**Supplied material**:
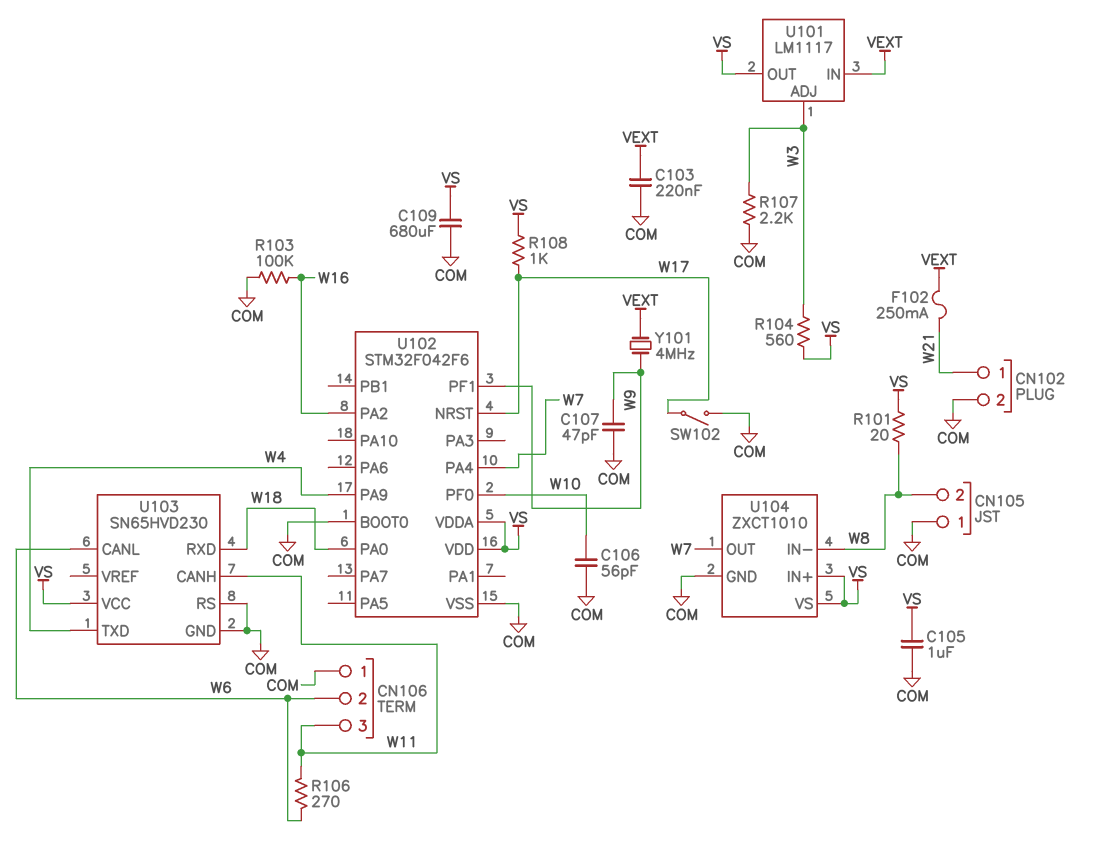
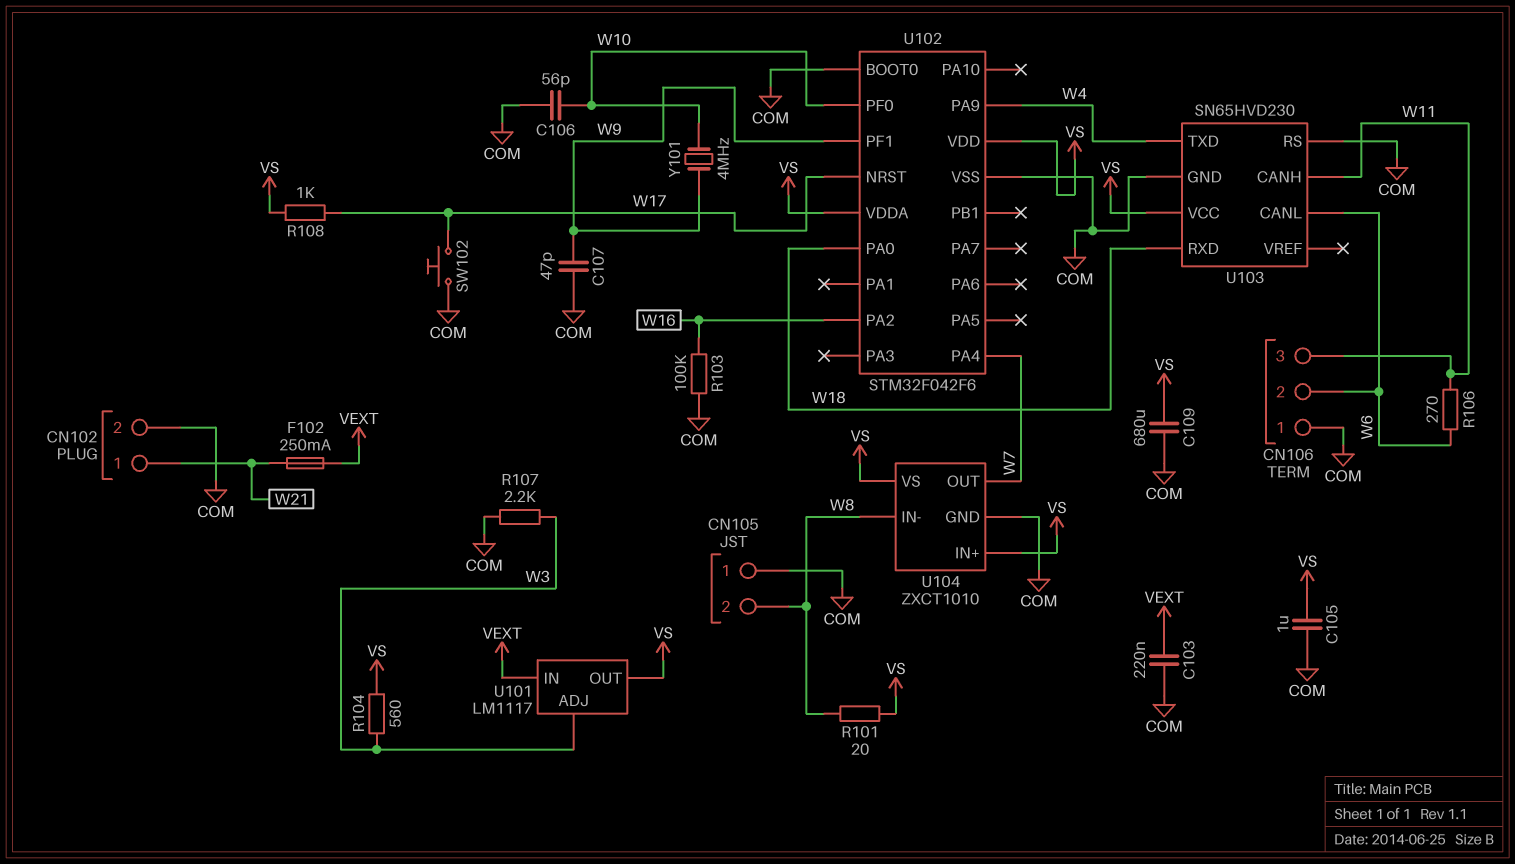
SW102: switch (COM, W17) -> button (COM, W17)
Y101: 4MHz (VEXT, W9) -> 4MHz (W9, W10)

--

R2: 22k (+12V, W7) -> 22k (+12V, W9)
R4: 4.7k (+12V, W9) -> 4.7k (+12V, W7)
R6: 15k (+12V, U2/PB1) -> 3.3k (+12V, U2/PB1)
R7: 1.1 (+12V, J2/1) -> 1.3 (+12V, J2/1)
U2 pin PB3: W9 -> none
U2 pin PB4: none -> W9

**What this task involves**: Reproduce exactly, and only, the part of the listing above that begins at the line with "R7: 1.1 (+12V, J2/1) -> 1.3 (+12V, J2/1)" and goes on through the line with "U2 pin PB4: none -> W9".

**Result of the exercise**:
R7: 1.1 (+12V, J2/1) -> 1.3 (+12V, J2/1)
U2 pin PB3: W9 -> none
U2 pin PB4: none -> W9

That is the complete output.